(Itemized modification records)
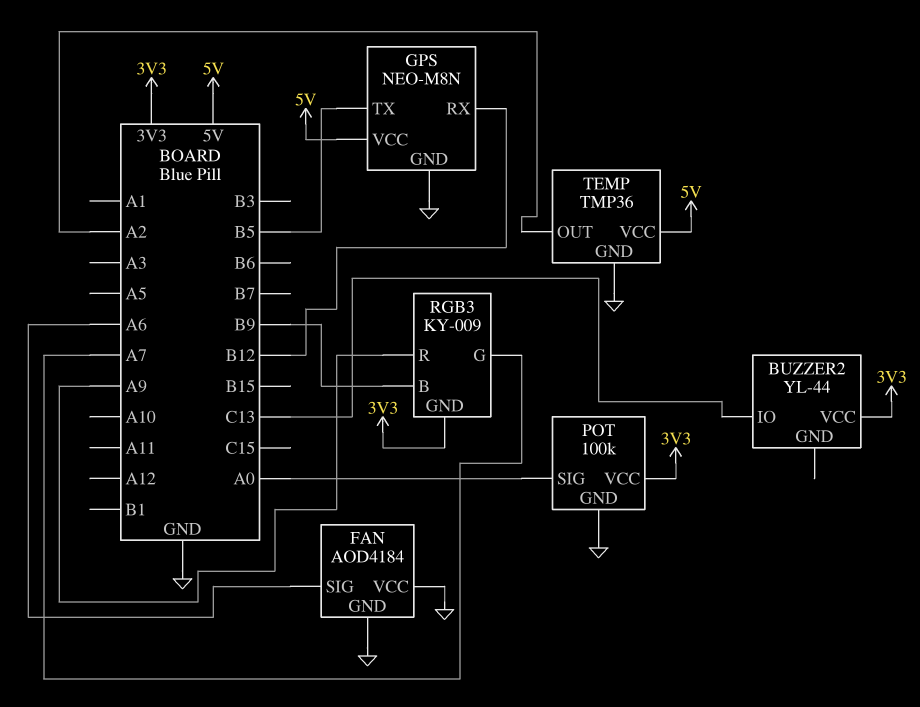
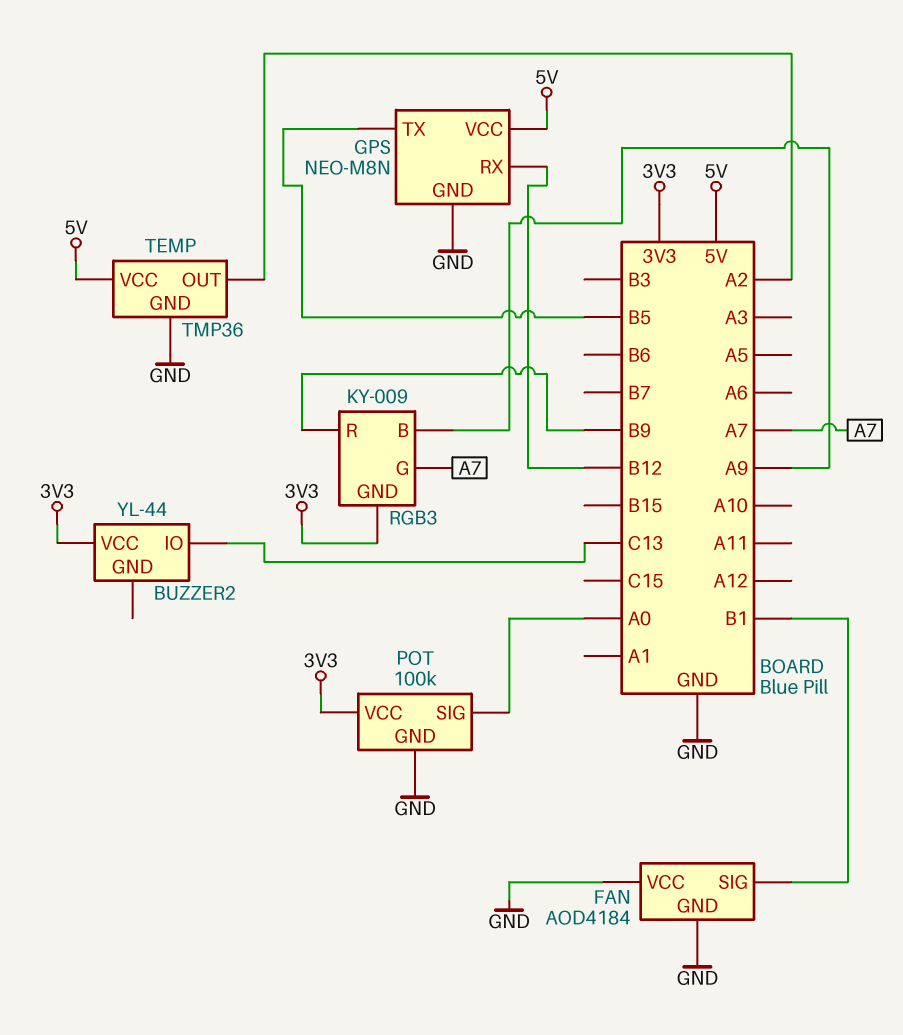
FAN pin SIG: A6 -> B1
RGB3 pin B: B9 -> A9
RGB3 pin R: A9 -> B9

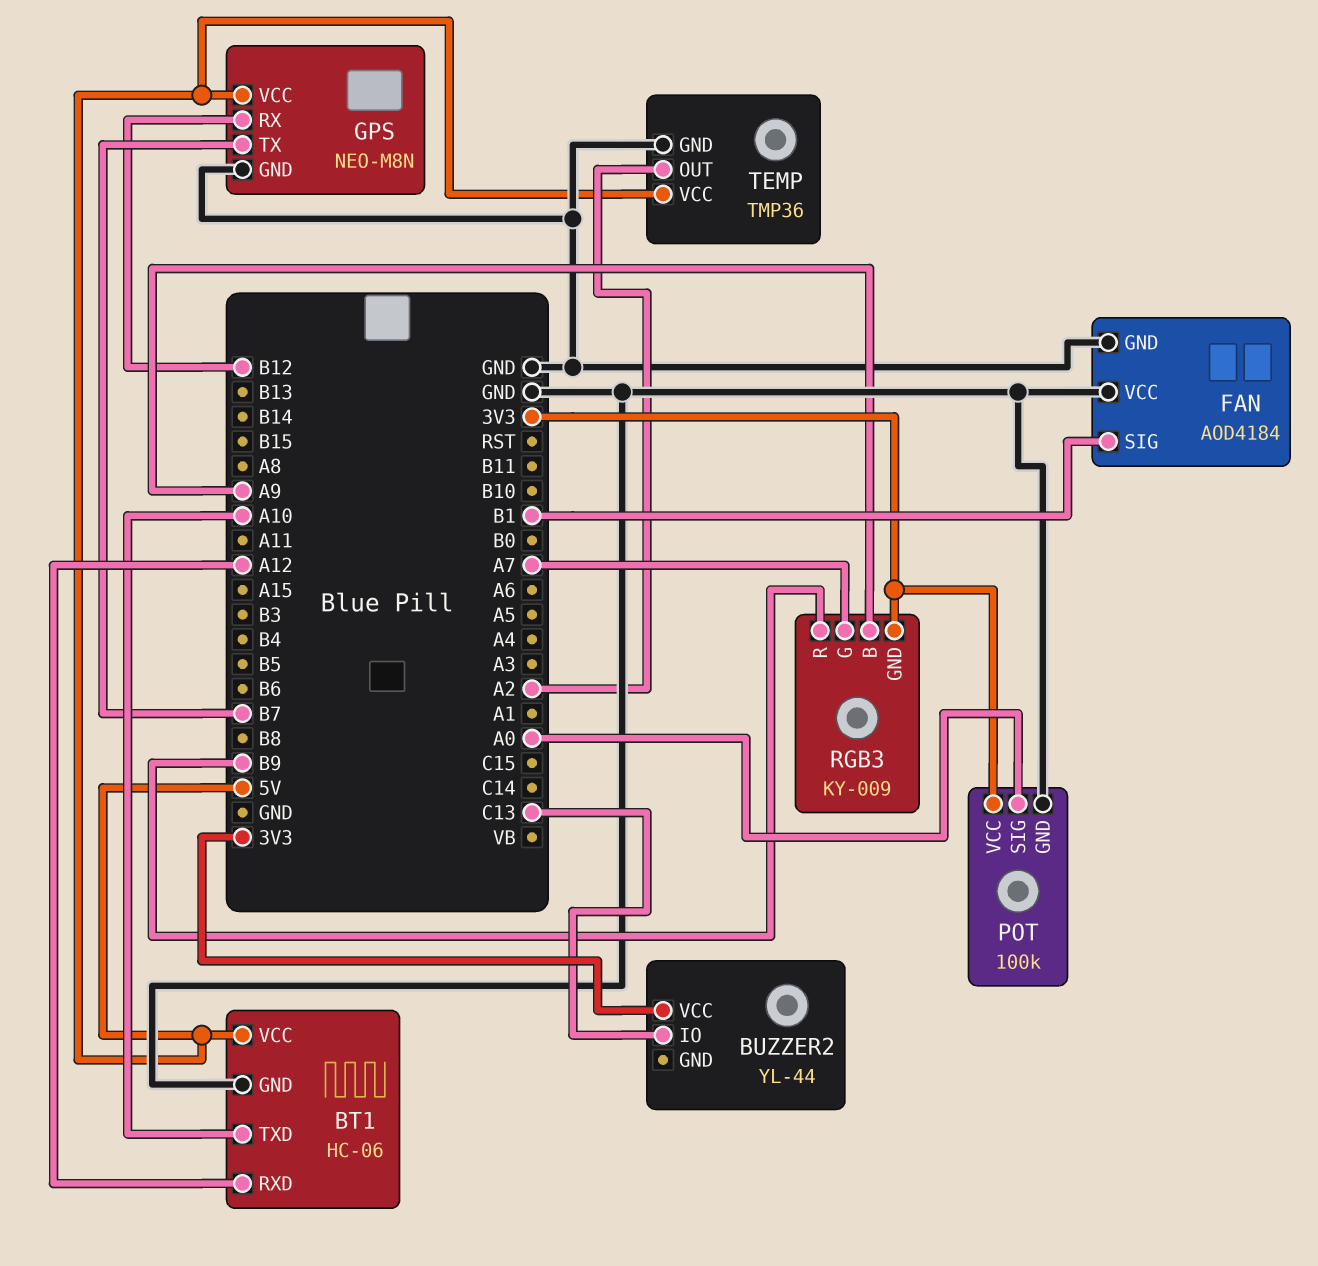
BT1: none -> HC-06
BT1 pin GND: none -> GND
BT1 pin RXD: none -> A12
BT1 pin TXD: none -> A10
BT1 pin VCC: none -> 5V
GPS pin TX: B5 -> B7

• **YOUR TASK**:
From the line holding "RGB3 pin R: A9 -> B9" to the final line of the data above, give each line again exactly, both ends included, and drop the pictures.

• **ANSWER SECTION**:
RGB3 pin R: A9 -> B9

BT1: none -> HC-06
BT1 pin GND: none -> GND
BT1 pin RXD: none -> A12
BT1 pin TXD: none -> A10
BT1 pin VCC: none -> 5V
GPS pin TX: B5 -> B7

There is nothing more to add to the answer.